**Records to process:**

+++

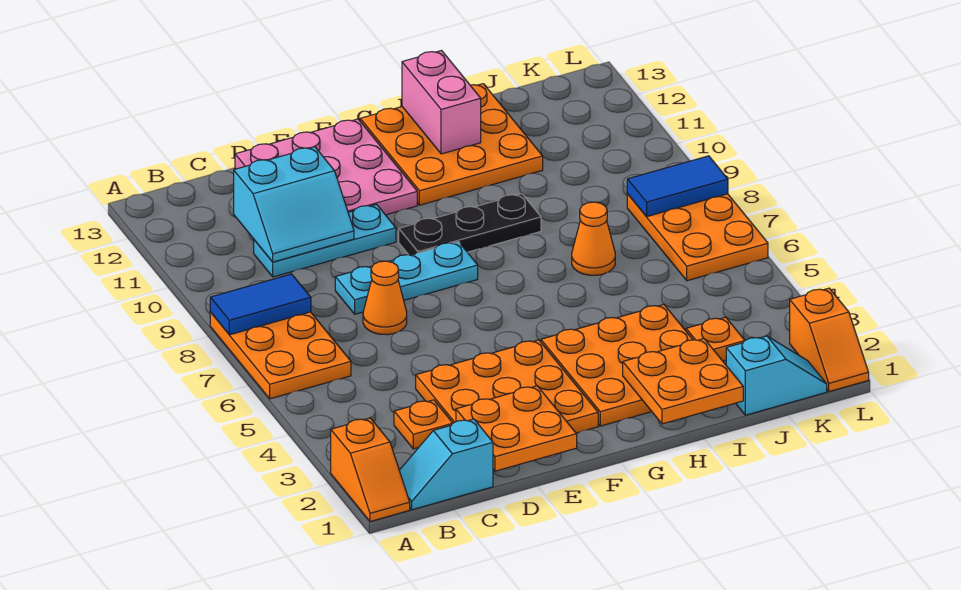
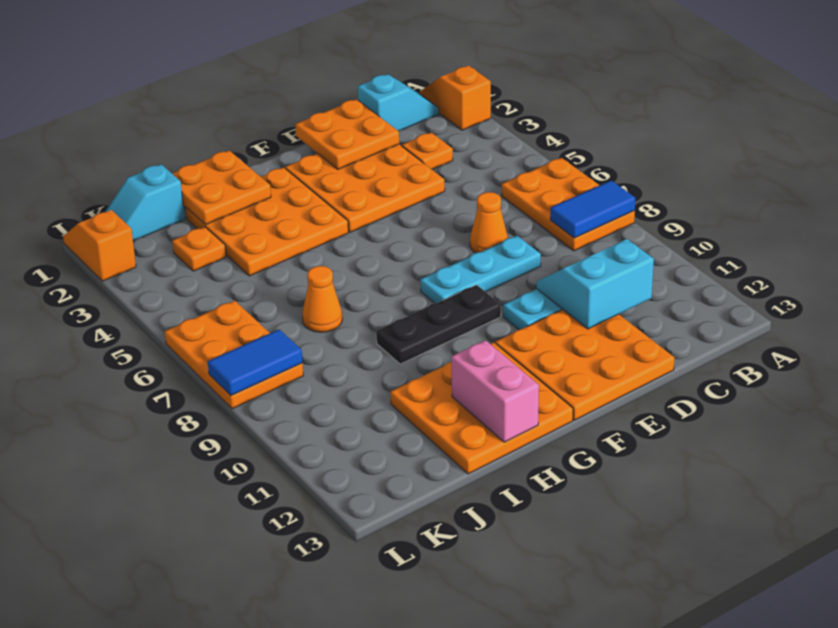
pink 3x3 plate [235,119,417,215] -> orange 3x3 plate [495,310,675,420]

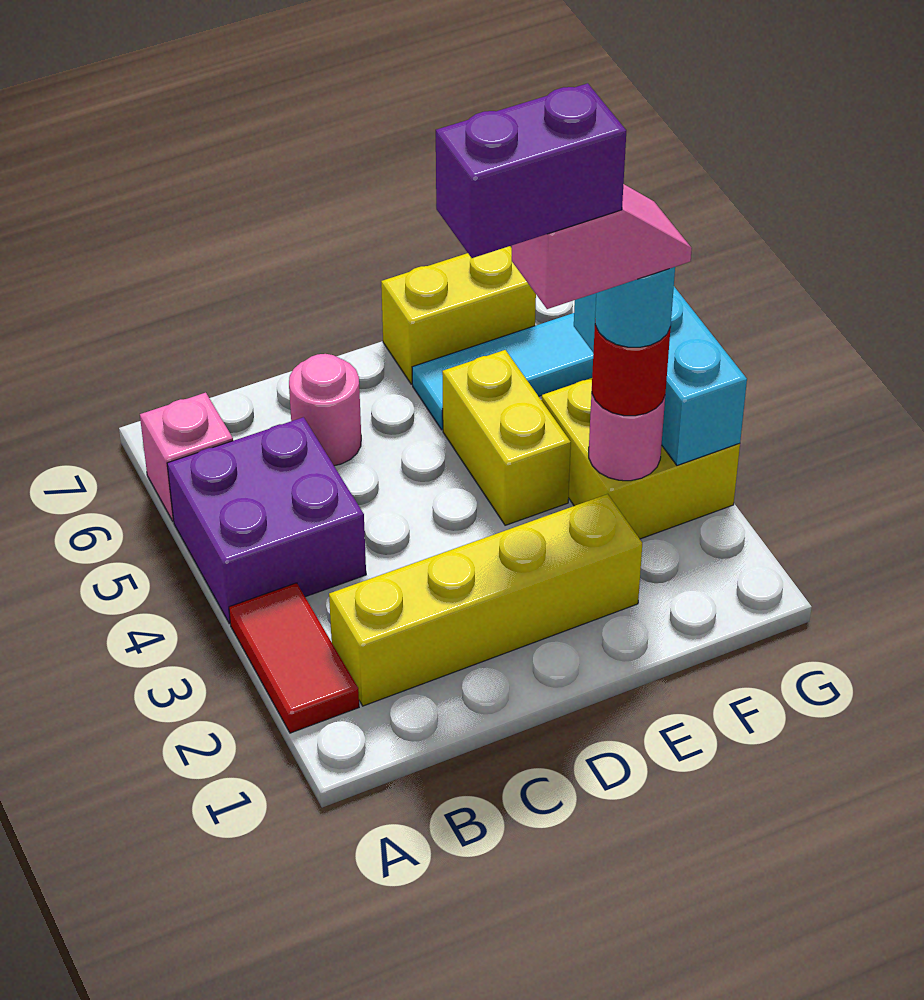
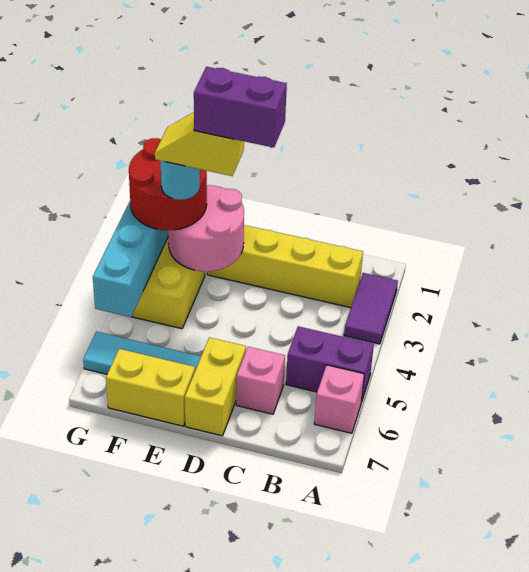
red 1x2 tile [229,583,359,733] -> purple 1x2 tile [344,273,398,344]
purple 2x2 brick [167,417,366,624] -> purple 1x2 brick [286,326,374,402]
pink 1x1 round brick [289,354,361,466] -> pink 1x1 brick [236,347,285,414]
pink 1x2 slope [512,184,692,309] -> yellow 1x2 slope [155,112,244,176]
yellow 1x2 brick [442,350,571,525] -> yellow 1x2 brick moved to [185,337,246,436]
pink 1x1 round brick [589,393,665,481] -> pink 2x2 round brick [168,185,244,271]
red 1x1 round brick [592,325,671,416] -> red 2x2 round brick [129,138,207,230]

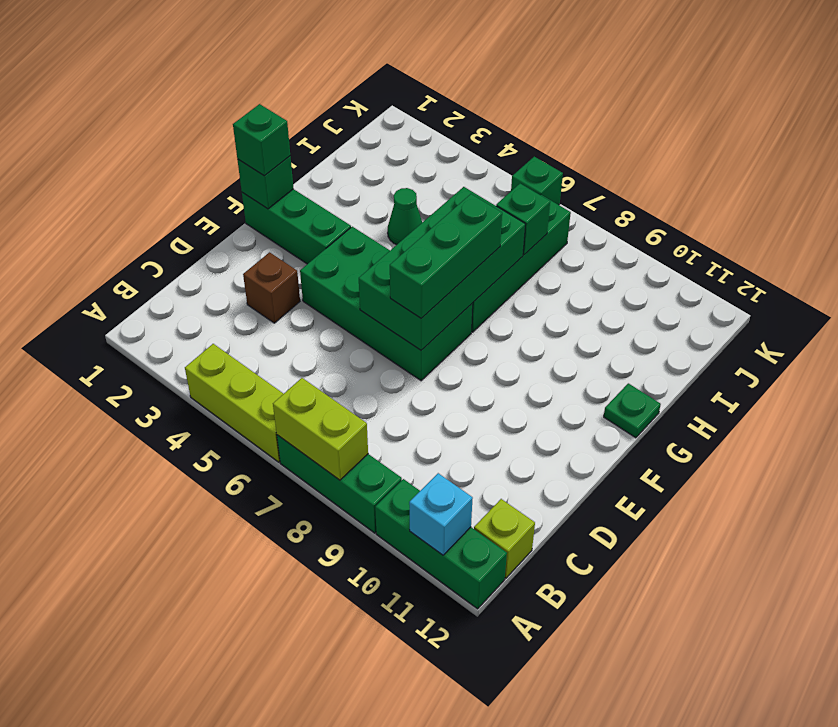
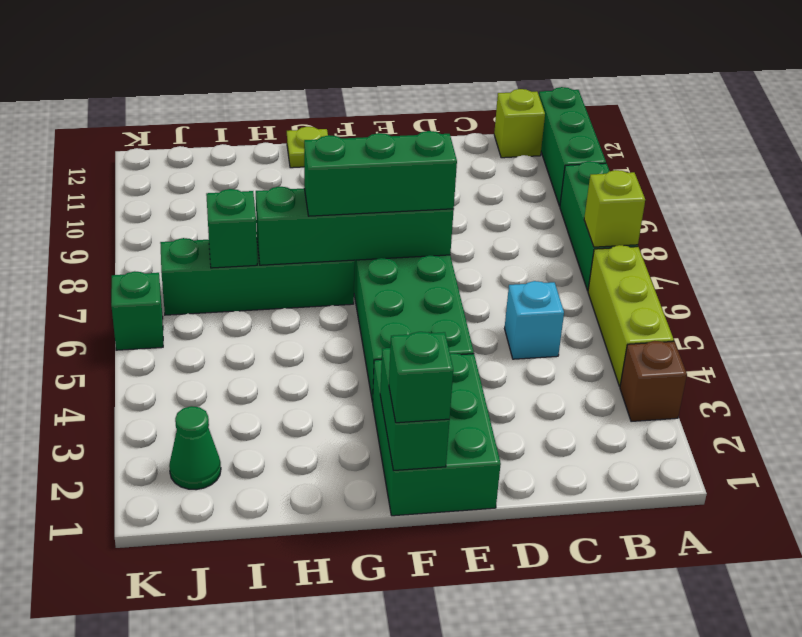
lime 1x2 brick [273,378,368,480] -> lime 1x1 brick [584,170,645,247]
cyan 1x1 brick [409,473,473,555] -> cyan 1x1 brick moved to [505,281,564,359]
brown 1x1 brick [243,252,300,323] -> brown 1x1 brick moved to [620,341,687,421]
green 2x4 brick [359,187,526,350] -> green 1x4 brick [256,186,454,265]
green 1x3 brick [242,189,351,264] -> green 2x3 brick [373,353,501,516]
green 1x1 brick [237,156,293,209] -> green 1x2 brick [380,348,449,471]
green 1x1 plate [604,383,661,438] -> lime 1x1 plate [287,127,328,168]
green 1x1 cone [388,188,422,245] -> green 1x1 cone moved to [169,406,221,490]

+++

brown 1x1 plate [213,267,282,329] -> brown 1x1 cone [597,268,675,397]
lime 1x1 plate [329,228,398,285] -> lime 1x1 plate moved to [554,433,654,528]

+++

**Work instruction:** Whenever a line of the data holds the string "yellow", pick that line out.

**Task solution:**
pink 1x2 slope [512,184,692,309] -> yellow 1x2 slope [155,112,244,176]
yellow 1x2 brick [442,350,571,525] -> yellow 1x2 brick moved to [185,337,246,436]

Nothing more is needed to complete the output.